-- Begin Stored records --

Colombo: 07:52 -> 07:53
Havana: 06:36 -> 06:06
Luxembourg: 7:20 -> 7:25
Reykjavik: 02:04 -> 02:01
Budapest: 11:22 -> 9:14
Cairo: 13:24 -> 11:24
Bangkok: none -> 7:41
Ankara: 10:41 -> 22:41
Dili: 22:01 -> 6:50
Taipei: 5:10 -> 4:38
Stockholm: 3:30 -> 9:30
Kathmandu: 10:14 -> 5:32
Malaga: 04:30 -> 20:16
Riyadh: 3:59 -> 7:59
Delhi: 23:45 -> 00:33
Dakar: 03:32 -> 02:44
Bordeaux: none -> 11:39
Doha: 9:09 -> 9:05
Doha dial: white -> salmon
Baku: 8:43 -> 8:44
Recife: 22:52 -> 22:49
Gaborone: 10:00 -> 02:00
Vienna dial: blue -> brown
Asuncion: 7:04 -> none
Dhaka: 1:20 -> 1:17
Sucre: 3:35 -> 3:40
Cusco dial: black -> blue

-- End Stored records --

* Problem to solve
Put every line of the material into a Markdown table with two columns, "Row" for the row number and "Clock change" for the line itself, skipping any blank lines.

* Answer to this task
| Row | Clock change |
|---|---|
| 1 | Colombo: 07:52 -> 07:53 |
| 2 | Havana: 06:36 -> 06:06 |
| 3 | Luxembourg: 7:20 -> 7:25 |
| 4 | Reykjavik: 02:04 -> 02:01 |
| 5 | Budapest: 11:22 -> 9:14 |
| 6 | Cairo: 13:24 -> 11:24 |
| 7 | Bangkok: none -> 7:41 |
| 8 | Ankara: 10:41 -> 22:41 |
| 9 | Dili: 22:01 -> 6:50 |
| 10 | Taipei: 5:10 -> 4:38 |
| 11 | Stockholm: 3:30 -> 9:30 |
| 12 | Kathmandu: 10:14 -> 5:32 |
| 13 | Malaga: 04:30 -> 20:16 |
| 14 | Riyadh: 3:59 -> 7:59 |
| 15 | Delhi: 23:45 -> 00:33 |
| 16 | Dakar: 03:32 -> 02:44 |
| 17 | Bordeaux: none -> 11:39 |
| 18 | Doha: 9:09 -> 9:05 |
| 19 | Doha dial: white -> salmon |
| 20 | Baku: 8:43 -> 8:44 |
| 21 | Recife: 22:52 -> 22:49 |
| 22 | Gaborone: 10:00 -> 02:00 |
| 23 | Vienna dial: blue -> brown |
| 24 | Asuncion: 7:04 -> none |
| 25 | Dhaka: 1:20 -> 1:17 |
| 26 | Sucre: 3:35 -> 3:40 |
| 27 | Cusco dial: black -> blue |